*EXERCISE MATERIAL*.

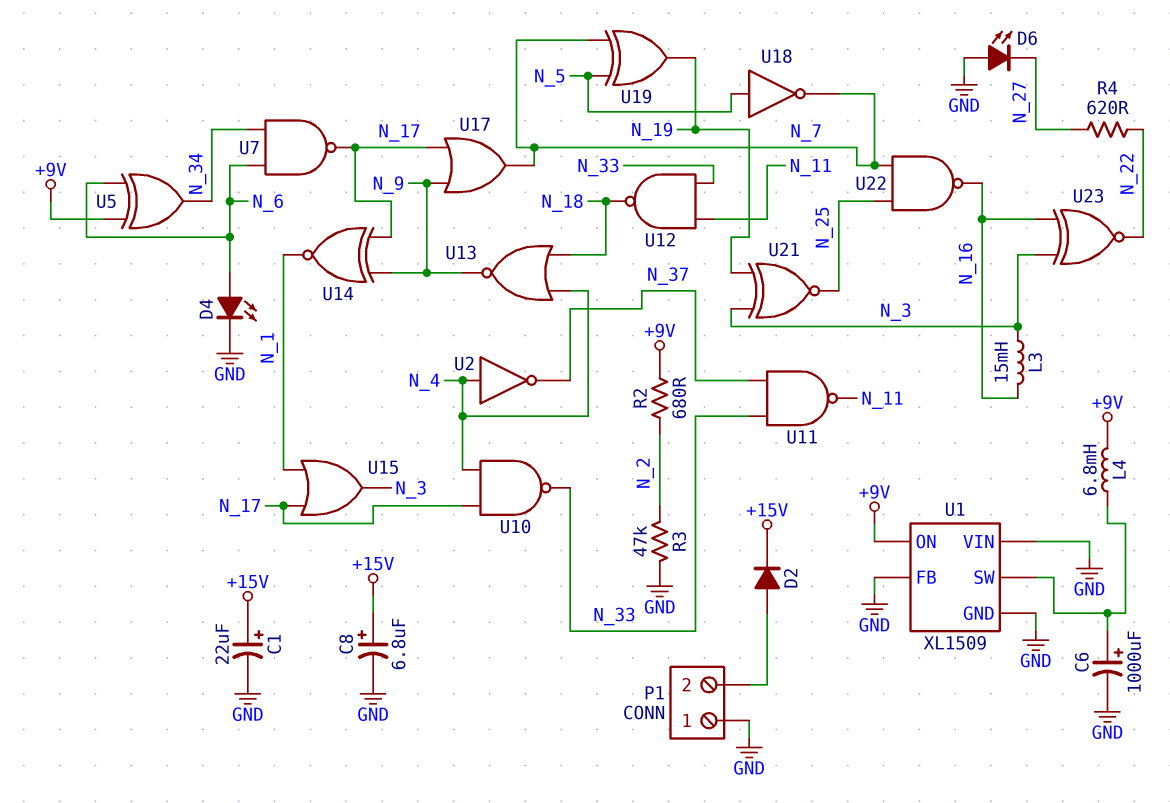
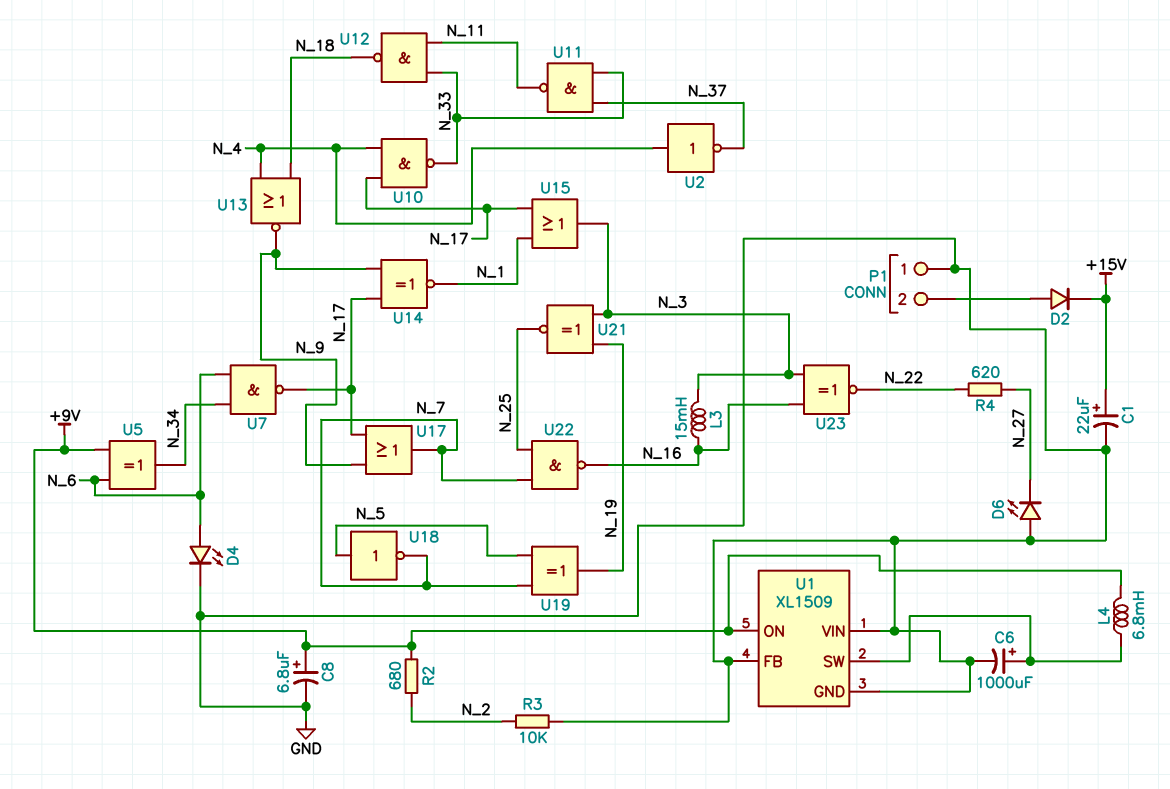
C8: 6.8uF (plus +15V, minus GND) -> 6.8uF (plus +9V, minus GND)
R3: 47k (GND, N_2) -> 10k (GND, N_2)

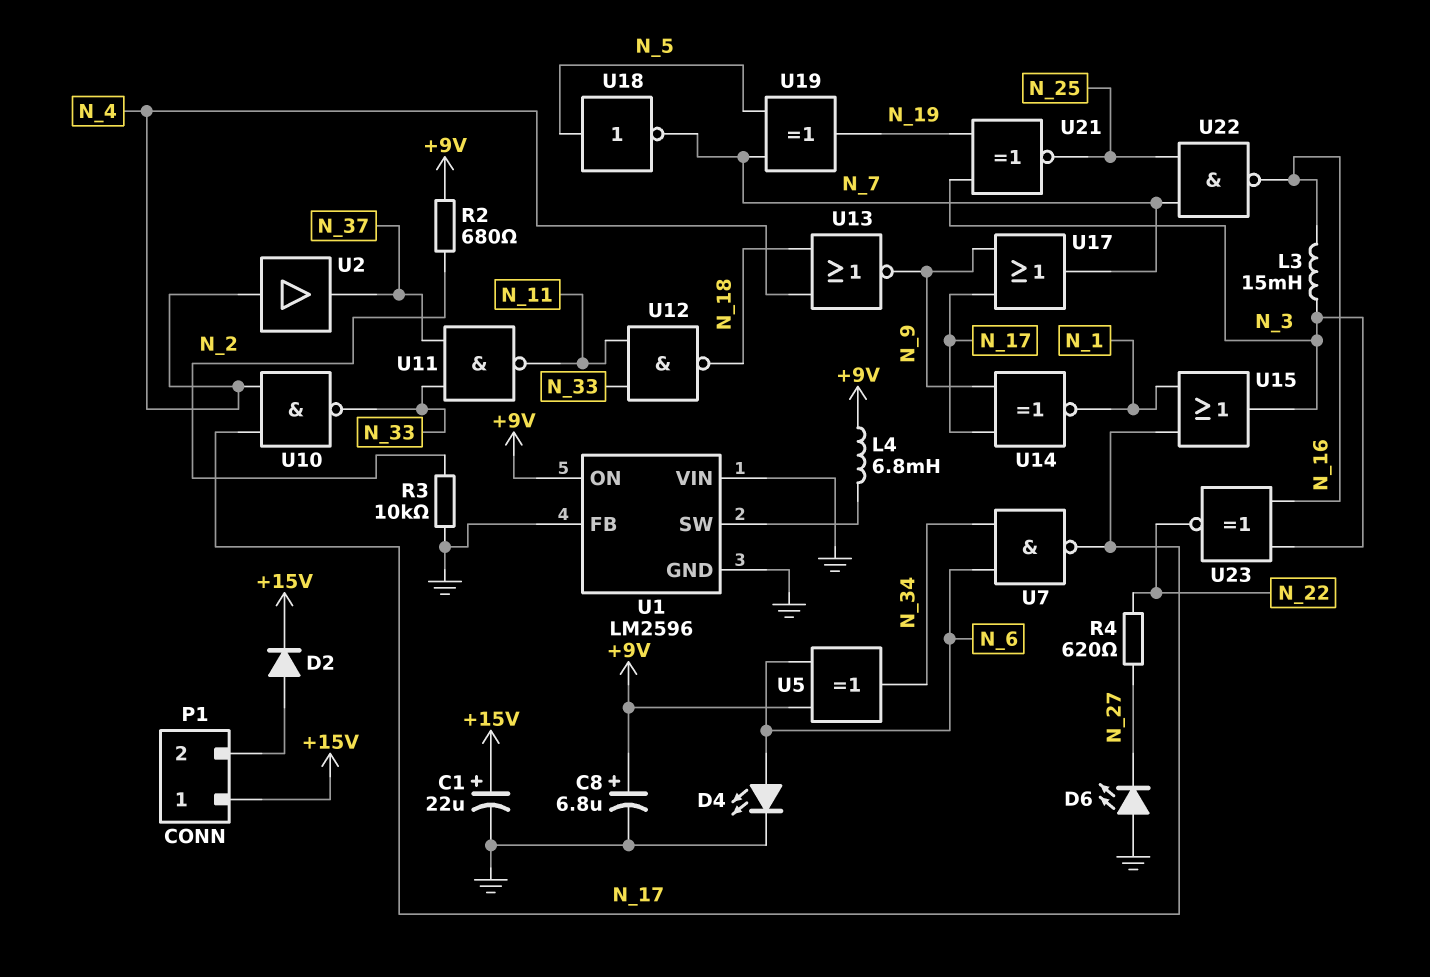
C6: 1000uF (plus U1/SW, minus GND) -> none
P1 pin 1: GND -> +15V
U1: XL1509 -> LM2596
U2: NOT (in N_4, out N_37) -> buffer (in N_4, out N_37)

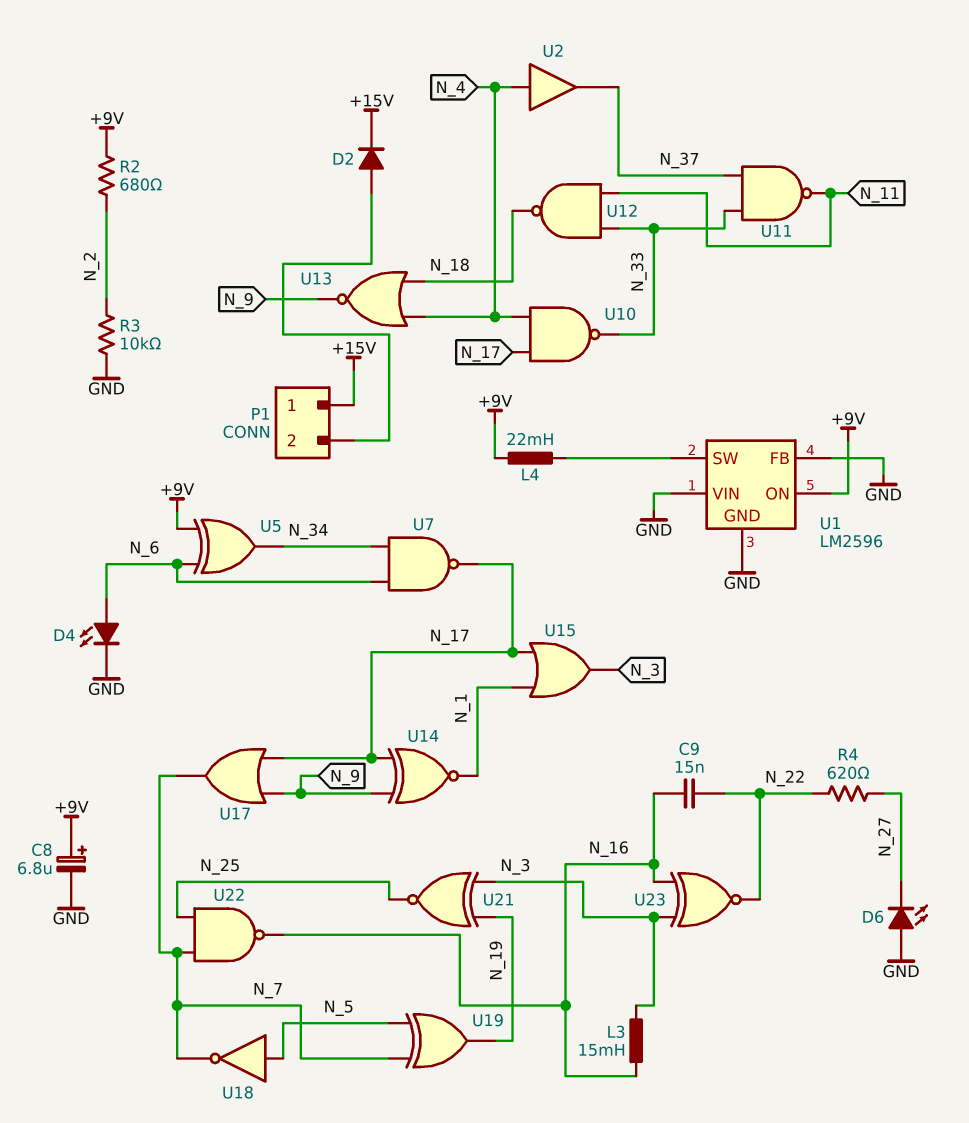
C1: 22uF (plus +15V, minus GND) -> none
C9: none -> 15nF (N_16, N_22)
L4: 6.8mH (+9V, U1/SW) -> 22mH (+9V, U1/SW)

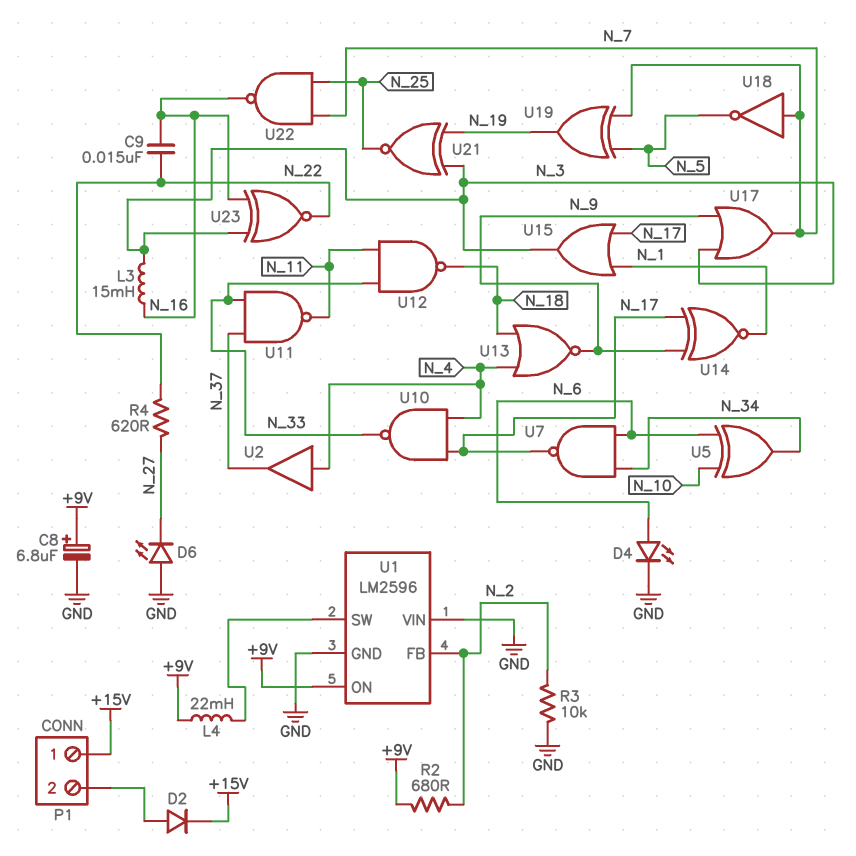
U1 pin FB: GND -> N_2
U5: XOR (in +9V, in N_6, out N_34) -> XOR (in N_6, in N_10, out N_34)
U17: OR (in N_9, in N_17, out N_7) -> OR (in N_3, in N_9, out N_7)
U18: NOT (in N_5, out N_7) -> NOT (in N_7, out N_5)

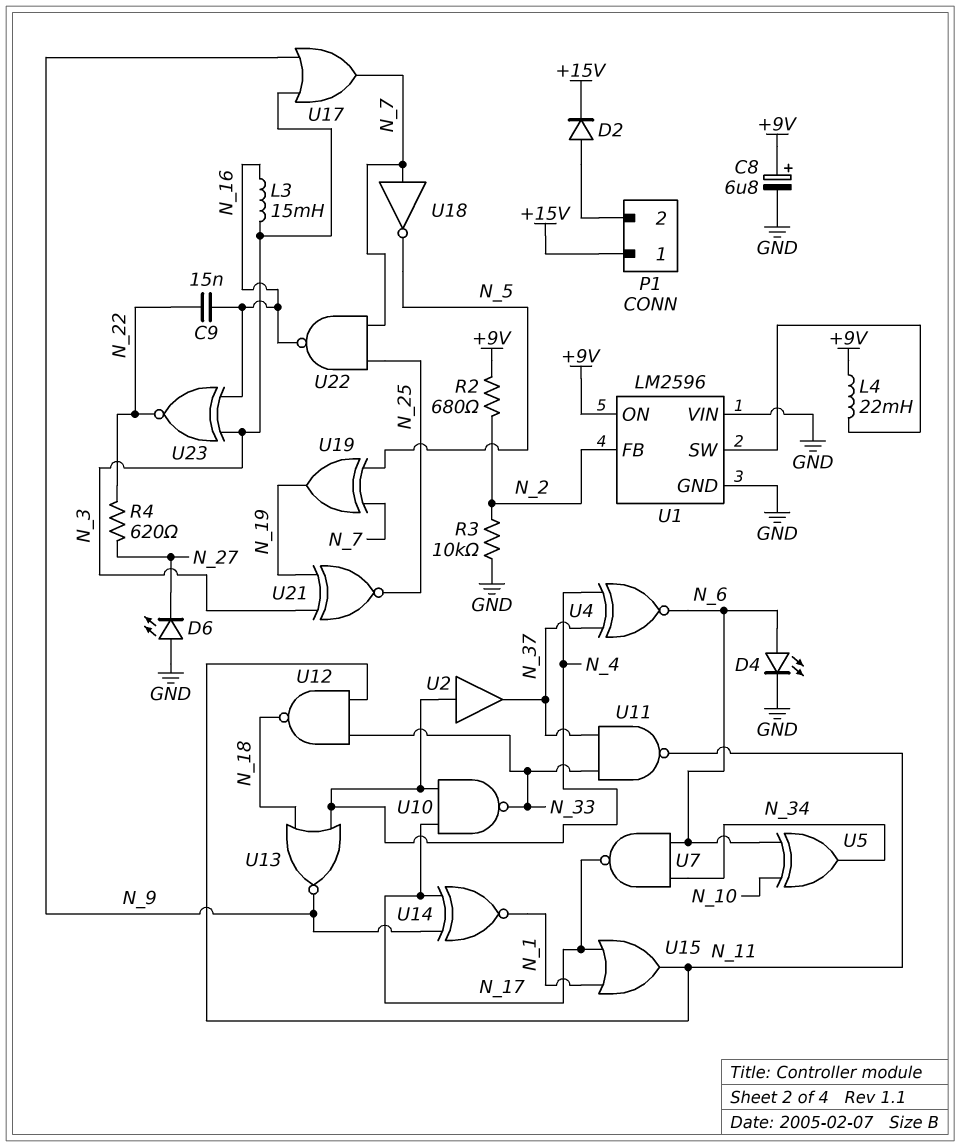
U4: none -> XNOR (in N_4, in N_37, out N_6)
U15: OR (in N_1, in N_17, out N_3) -> OR (in N_1, in N_17, out N_11)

*EXERCISE*. All lines above are to be restated word for word, with pictures excluded.

*WRITTEN SOLUTION*.
C8: 6.8uF (plus +15V, minus GND) -> 6.8uF (plus +9V, minus GND)
R3: 47k (GND, N_2) -> 10k (GND, N_2)

C6: 1000uF (plus U1/SW, minus GND) -> none
P1 pin 1: GND -> +15V
U1: XL1509 -> LM2596
U2: NOT (in N_4, out N_37) -> buffer (in N_4, out N_37)

C1: 22uF (plus +15V, minus GND) -> none
C9: none -> 15nF (N_16, N_22)
L4: 6.8mH (+9V, U1/SW) -> 22mH (+9V, U1/SW)

U1 pin FB: GND -> N_2
U5: XOR (in +9V, in N_6, out N_34) -> XOR (in N_6, in N_10, out N_34)
U17: OR (in N_9, in N_17, out N_7) -> OR (in N_3, in N_9, out N_7)
U18: NOT (in N_5, out N_7) -> NOT (in N_7, out N_5)

U4: none -> XNOR (in N_4, in N_37, out N_6)
U15: OR (in N_1, in N_17, out N_3) -> OR (in N_1, in N_17, out N_11)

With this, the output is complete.